▸ Records for the task
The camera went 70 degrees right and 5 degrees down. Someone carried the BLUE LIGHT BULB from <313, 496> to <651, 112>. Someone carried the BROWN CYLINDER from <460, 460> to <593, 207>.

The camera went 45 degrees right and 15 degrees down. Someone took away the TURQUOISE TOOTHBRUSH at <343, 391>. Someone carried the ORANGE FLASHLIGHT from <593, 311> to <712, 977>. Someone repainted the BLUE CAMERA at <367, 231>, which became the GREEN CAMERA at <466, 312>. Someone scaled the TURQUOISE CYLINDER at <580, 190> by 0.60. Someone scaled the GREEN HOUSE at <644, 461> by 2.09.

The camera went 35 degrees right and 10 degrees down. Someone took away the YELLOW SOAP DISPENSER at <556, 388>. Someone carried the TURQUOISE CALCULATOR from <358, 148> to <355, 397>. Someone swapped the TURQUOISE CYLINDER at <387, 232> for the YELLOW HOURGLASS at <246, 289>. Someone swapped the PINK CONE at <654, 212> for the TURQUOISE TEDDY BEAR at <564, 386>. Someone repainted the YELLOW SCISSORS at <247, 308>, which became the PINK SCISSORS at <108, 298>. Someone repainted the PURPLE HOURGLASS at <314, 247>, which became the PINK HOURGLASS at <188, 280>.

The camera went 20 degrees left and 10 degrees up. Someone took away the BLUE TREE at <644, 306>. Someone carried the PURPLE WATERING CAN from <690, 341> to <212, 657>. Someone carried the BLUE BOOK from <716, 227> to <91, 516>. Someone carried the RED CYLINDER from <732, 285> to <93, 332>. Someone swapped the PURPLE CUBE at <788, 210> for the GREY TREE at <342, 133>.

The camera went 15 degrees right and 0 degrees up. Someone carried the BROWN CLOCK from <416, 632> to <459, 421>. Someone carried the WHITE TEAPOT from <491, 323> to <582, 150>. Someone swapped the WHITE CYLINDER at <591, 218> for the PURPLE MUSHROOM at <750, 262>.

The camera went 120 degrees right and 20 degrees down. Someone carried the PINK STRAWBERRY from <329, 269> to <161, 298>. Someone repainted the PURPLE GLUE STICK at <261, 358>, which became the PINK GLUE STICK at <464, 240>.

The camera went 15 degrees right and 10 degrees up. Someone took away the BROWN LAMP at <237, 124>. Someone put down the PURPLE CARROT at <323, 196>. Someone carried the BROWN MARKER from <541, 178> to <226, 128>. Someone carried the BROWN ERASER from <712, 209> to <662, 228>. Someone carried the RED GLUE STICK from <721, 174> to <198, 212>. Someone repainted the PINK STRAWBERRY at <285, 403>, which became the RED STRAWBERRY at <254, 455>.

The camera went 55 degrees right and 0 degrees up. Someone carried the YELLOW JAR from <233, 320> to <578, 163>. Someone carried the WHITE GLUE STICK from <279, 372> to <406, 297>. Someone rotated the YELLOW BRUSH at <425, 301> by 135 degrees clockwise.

▸ What you are asked to do
Give back every entry, word for word.

▸ Result
The camera went 70 degrees right and 5 degrees down. Someone carried the BLUE LIGHT BULB from <313, 496> to <651, 112>. Someone carried the BROWN CYLINDER from <460, 460> to <593, 207>.

The camera went 45 degrees right and 15 degrees down. Someone took away the TURQUOISE TOOTHBRUSH at <343, 391>. Someone carried the ORANGE FLASHLIGHT from <593, 311> to <712, 977>. Someone repainted the BLUE CAMERA at <367, 231>, which became the GREEN CAMERA at <466, 312>. Someone scaled the TURQUOISE CYLINDER at <580, 190> by 0.60. Someone scaled the GREEN HOUSE at <644, 461> by 2.09.

The camera went 35 degrees right and 10 degrees down. Someone took away the YELLOW SOAP DISPENSER at <556, 388>. Someone carried the TURQUOISE CALCULATOR from <358, 148> to <355, 397>. Someone swapped the TURQUOISE CYLINDER at <387, 232> for the YELLOW HOURGLASS at <246, 289>. Someone swapped the PINK CONE at <654, 212> for the TURQUOISE TEDDY BEAR at <564, 386>. Someone repainted the YELLOW SCISSORS at <247, 308>, which became the PINK SCISSORS at <108, 298>. Someone repainted the PURPLE HOURGLASS at <314, 247>, which became the PINK HOURGLASS at <188, 280>.

The camera went 20 degrees left and 10 degrees up. Someone took away the BLUE TREE at <644, 306>. Someone carried the PURPLE WATERING CAN from <690, 341> to <212, 657>. Someone carried the BLUE BOOK from <716, 227> to <91, 516>. Someone carried the RED CYLINDER from <732, 285> to <93, 332>. Someone swapped the PURPLE CUBE at <788, 210> for the GREY TREE at <342, 133>.

The camera went 15 degrees right and 0 degrees up. Someone carried the BROWN CLOCK from <416, 632> to <459, 421>. Someone carried the WHITE TEAPOT from <491, 323> to <582, 150>. Someone swapped the WHITE CYLINDER at <591, 218> for the PURPLE MUSHROOM at <750, 262>.

The camera went 120 degrees right and 20 degrees down. Someone carried the PINK STRAWBERRY from <329, 269> to <161, 298>. Someone repainted the PURPLE GLUE STICK at <261, 358>, which became the PINK GLUE STICK at <464, 240>.

The camera went 15 degrees right and 10 degrees up. Someone took away the BROWN LAMP at <237, 124>. Someone put down the PURPLE CARROT at <323, 196>. Someone carried the BROWN MARKER from <541, 178> to <226, 128>. Someone carried the BROWN ERASER from <712, 209> to <662, 228>. Someone carried the RED GLUE STICK from <721, 174> to <198, 212>. Someone repainted the PINK STRAWBERRY at <285, 403>, which became the RED STRAWBERRY at <254, 455>.

The camera went 55 degrees right and 0 degrees up. Someone carried the YELLOW JAR from <233, 320> to <578, 163>. Someone carried the WHITE GLUE STICK from <279, 372> to <406, 297>. Someone rotated the YELLOW BRUSH at <425, 301> by 135 degrees clockwise.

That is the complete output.